Task statement: Leaving out every picture, quote the data below exactly as it appears.

Data segment:
☆ ☆ ☆ ☆ ☆ ☆ ☆

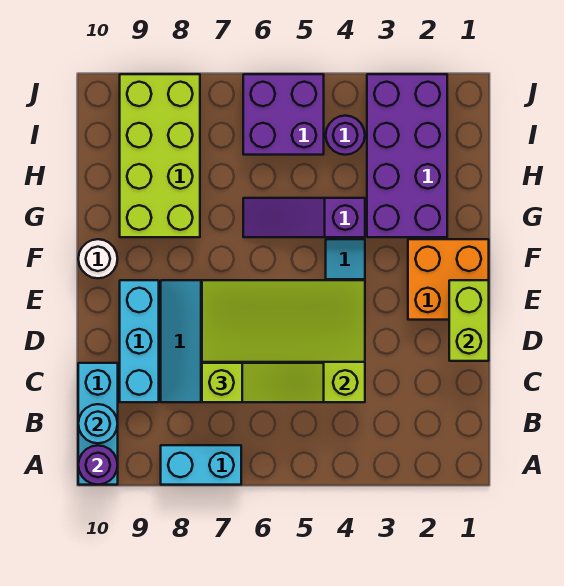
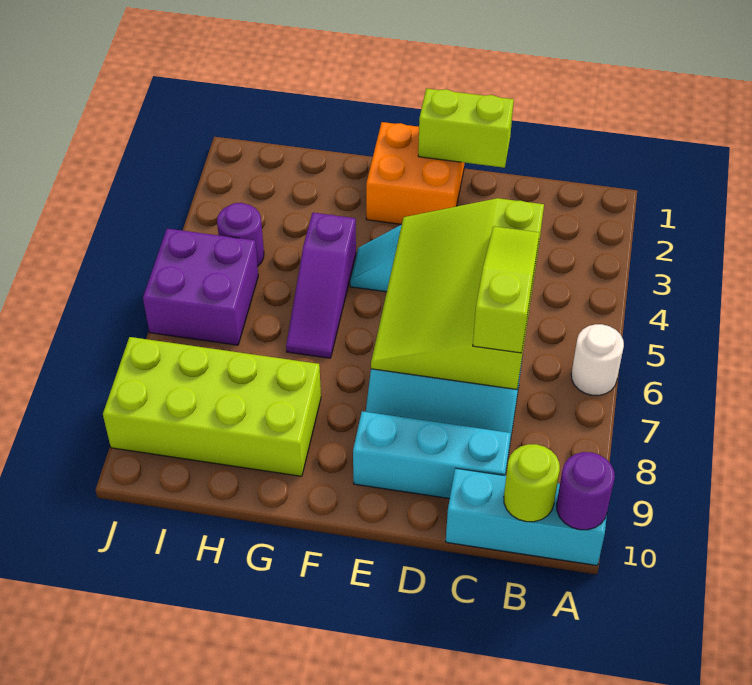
cyan brick A7:A8 level 1 -> none
cyan round brick B10 level 2 -> lime round brick B10 level 2
white round brick F10 level 1 -> white round brick A6 level 1
purple brick G2:J3 level 1 -> none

☆ ☆ ☆ ☆ ☆ ☆ ☆

Exercise result:
cyan brick A7:A8 level 1 -> none
cyan round brick B10 level 2 -> lime round brick B10 level 2
white round brick F10 level 1 -> white round brick A6 level 1
purple brick G2:J3 level 1 -> none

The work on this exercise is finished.